Would you give the listing again exactly, without its images?

--- RECORDS SHOWN ---

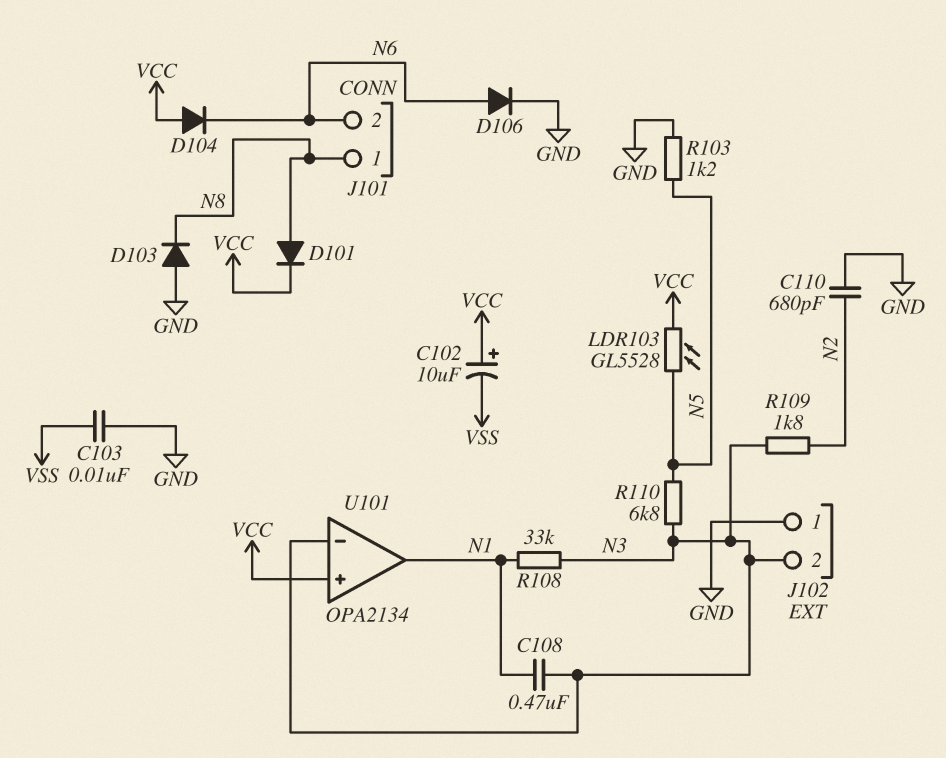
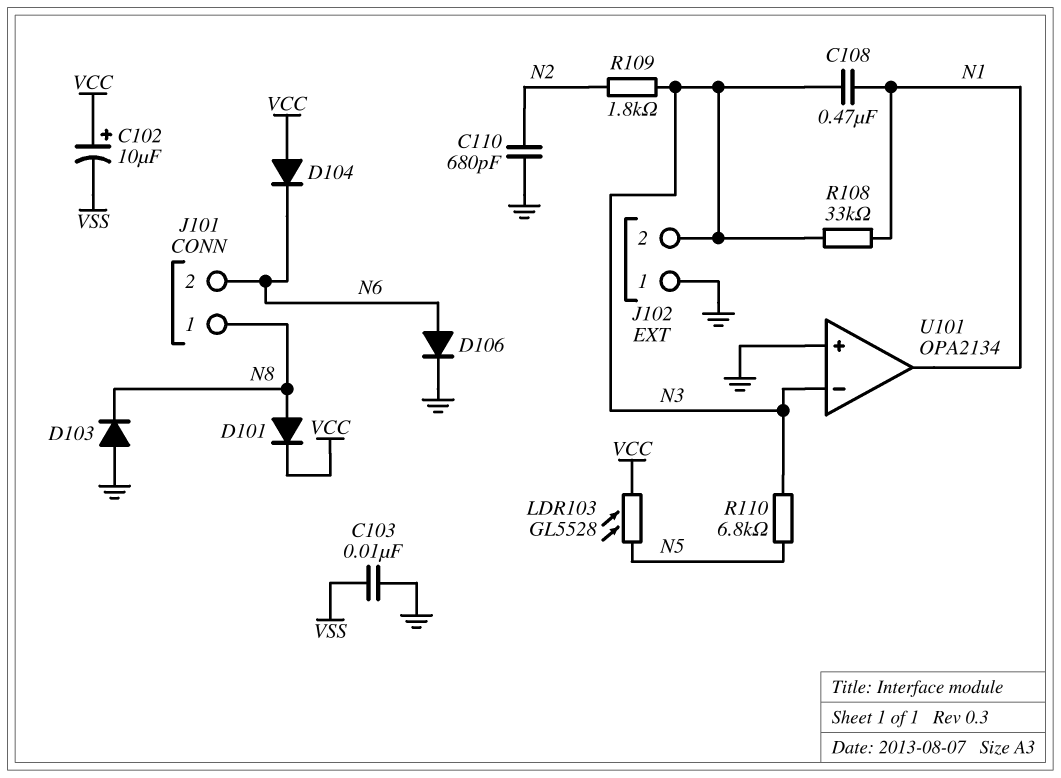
R103: 1.2k (GND, N5) -> none
U101 pin in+: VCC -> GND

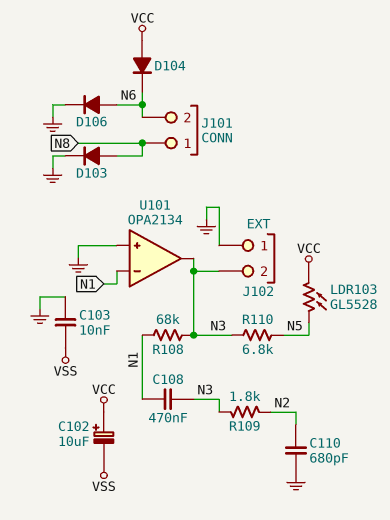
D101: diode (A N8, K VCC) -> none
D103: diode (A GND, K N8) -> diode (A N8, K GND)
R108: 33k (N1, N3) -> 68k (N1, N3)
U101 pin in-: N3 -> N1
U101 pin out: N1 -> N3

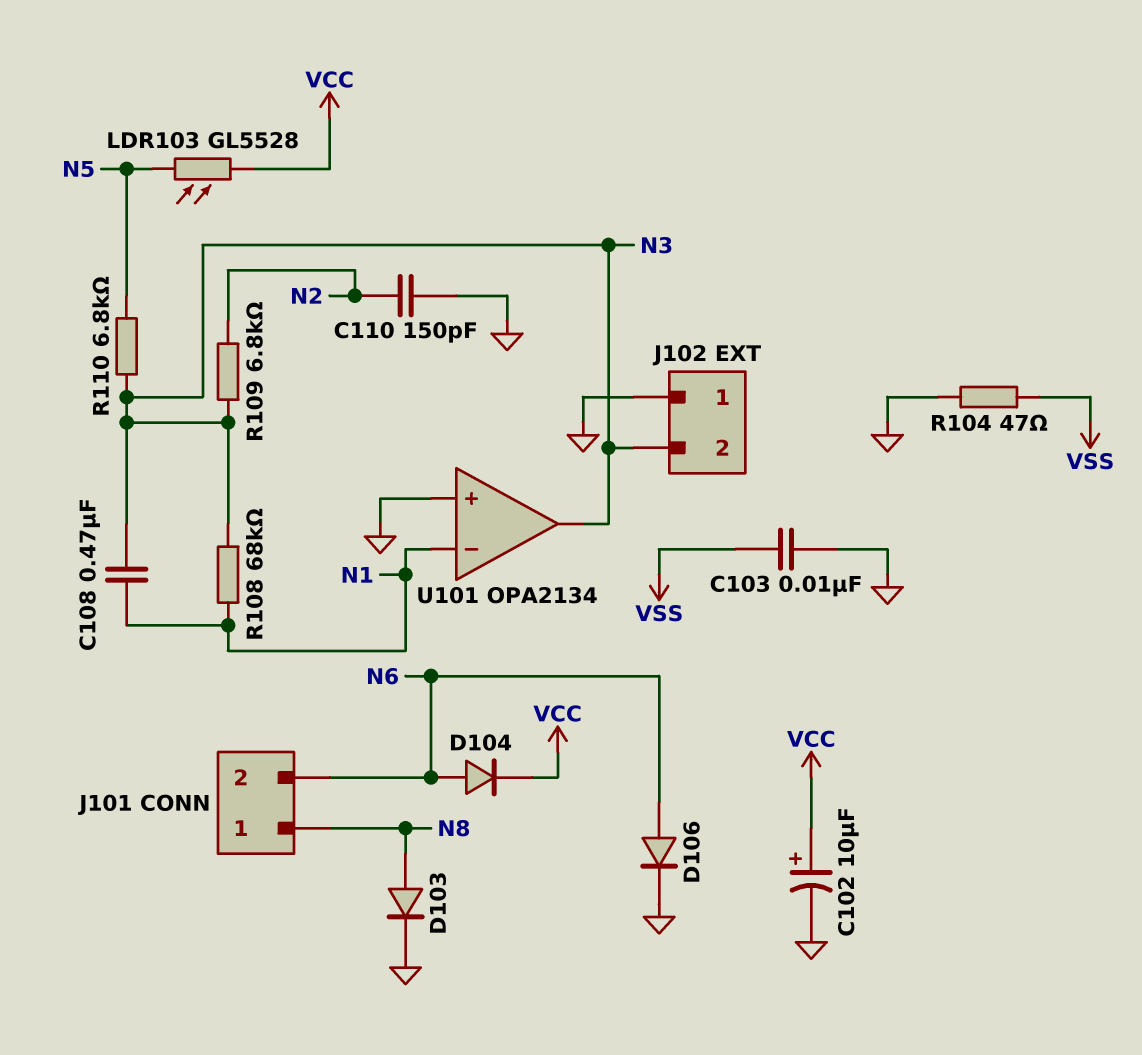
C102: 10uF (plus VCC, minus VSS) -> 10uF (plus VCC, minus GND)
C110: 680pF (GND, N2) -> 150pF (GND, N2)
D104: diode (A VCC, K N6) -> diode (A N6, K VCC)
R104: none -> 47 (GND, VSS)
R109: 1.8k (N2, N3) -> 6.8k (N2, N3)

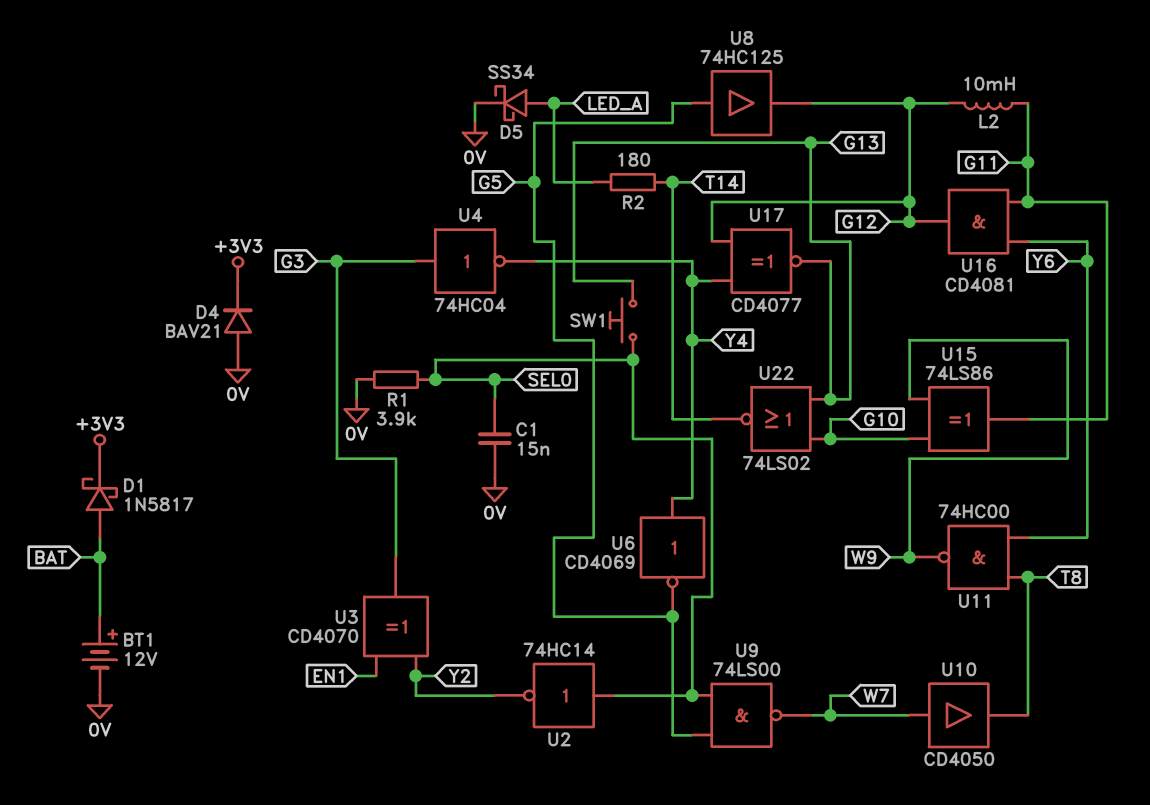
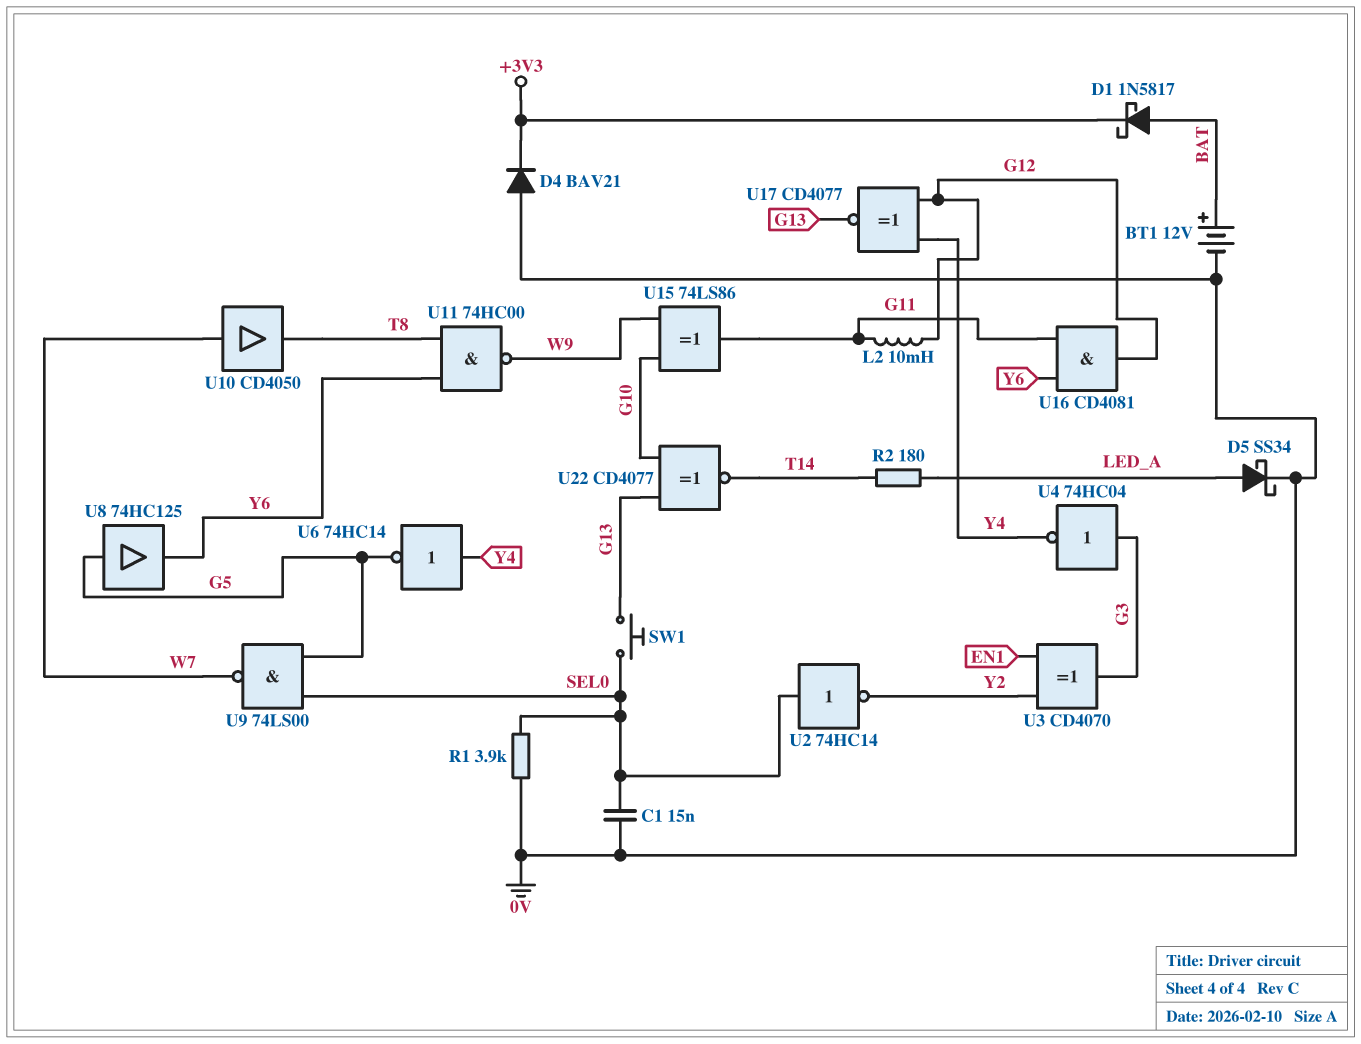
U6: NOT CD4069 (in Y4, out G5) -> NOT 74HC14 (in Y4, out G5)
U8: buffer 74HC125 (in G5, out G12) -> buffer 74HC125 (in G5, out Y6)
U22: NOR 74LS02 (in G10, in G13, out T14) -> XNOR CD4077 (in G10, in G13, out T14)

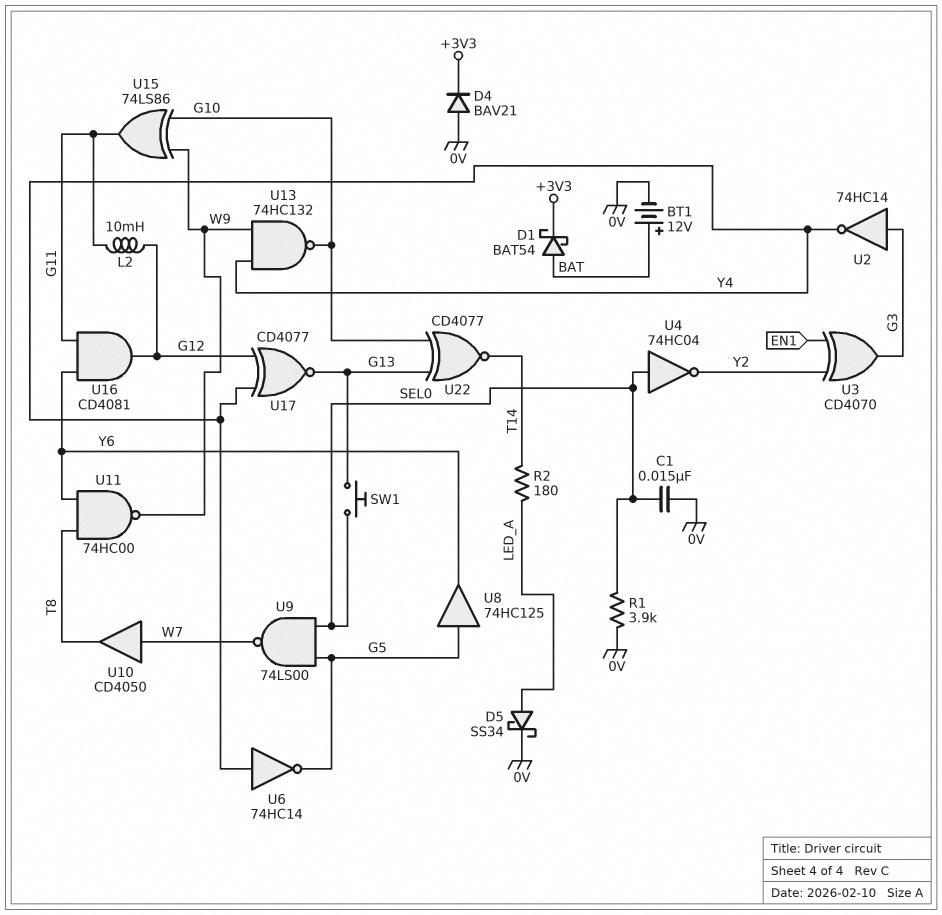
D1: schottky 1N5817 (A BAT, K +3V3) -> schottky BAT54 (A BAT, K +3V3)
U2: NOT 74HC14 (in SEL0, out Y2) -> NOT 74HC14 (in G3, out Y4)
U4: NOT 74HC04 (in G3, out Y4) -> NOT 74HC04 (in SEL0, out Y2)
U13: none -> NAND 74HC132 (in W9, in Y4, out G10)

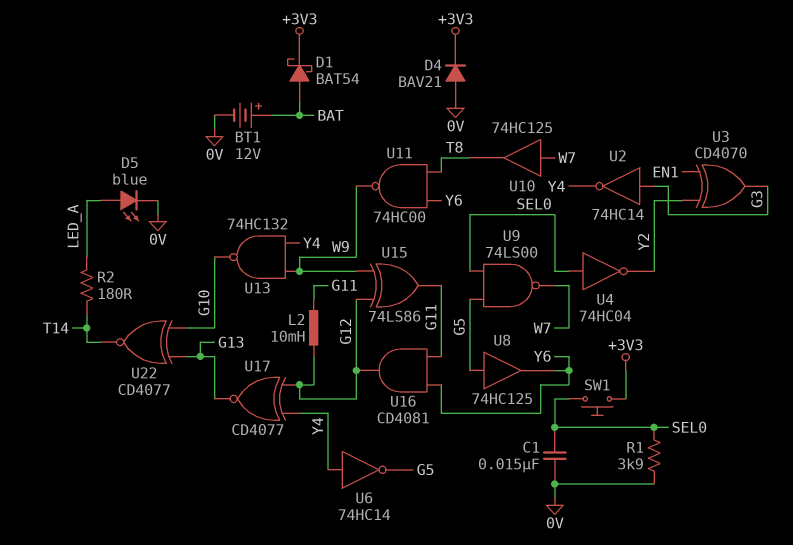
D5: schottky SS34 (A LED_A, K 0V) -> LED blue (A LED_A, K 0V)
SW1: button (G13, SEL0) -> button (+3V3, SEL0)
U10: buffer CD4050 (in W7, out T8) -> buffer 74HC125 (in W7, out T8)
U15: XOR 74LS86 (in G10, in W9, out G11) -> XOR 74LS86 (in G12, in W9, out G11)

---

→ RESPONSE
R103: 1.2k (GND, N5) -> none
U101 pin in+: VCC -> GND

D101: diode (A N8, K VCC) -> none
D103: diode (A GND, K N8) -> diode (A N8, K GND)
R108: 33k (N1, N3) -> 68k (N1, N3)
U101 pin in-: N3 -> N1
U101 pin out: N1 -> N3

C102: 10uF (plus VCC, minus VSS) -> 10uF (plus VCC, minus GND)
C110: 680pF (GND, N2) -> 150pF (GND, N2)
D104: diode (A VCC, K N6) -> diode (A N6, K VCC)
R104: none -> 47 (GND, VSS)
R109: 1.8k (N2, N3) -> 6.8k (N2, N3)

U6: NOT CD4069 (in Y4, out G5) -> NOT 74HC14 (in Y4, out G5)
U8: buffer 74HC125 (in G5, out G12) -> buffer 74HC125 (in G5, out Y6)
U22: NOR 74LS02 (in G10, in G13, out T14) -> XNOR CD4077 (in G10, in G13, out T14)

D1: schottky 1N5817 (A BAT, K +3V3) -> schottky BAT54 (A BAT, K +3V3)
U2: NOT 74HC14 (in SEL0, out Y2) -> NOT 74HC14 (in G3, out Y4)
U4: NOT 74HC04 (in G3, out Y4) -> NOT 74HC04 (in SEL0, out Y2)
U13: none -> NAND 74HC132 (in W9, in Y4, out G10)

D5: schottky SS34 (A LED_A, K 0V) -> LED blue (A LED_A, K 0V)
SW1: button (G13, SEL0) -> button (+3V3, SEL0)
U10: buffer CD4050 (in W7, out T8) -> buffer 74HC125 (in W7, out T8)
U15: XOR 74LS86 (in G10, in W9, out G11) -> XOR 74LS86 (in G12, in W9, out G11)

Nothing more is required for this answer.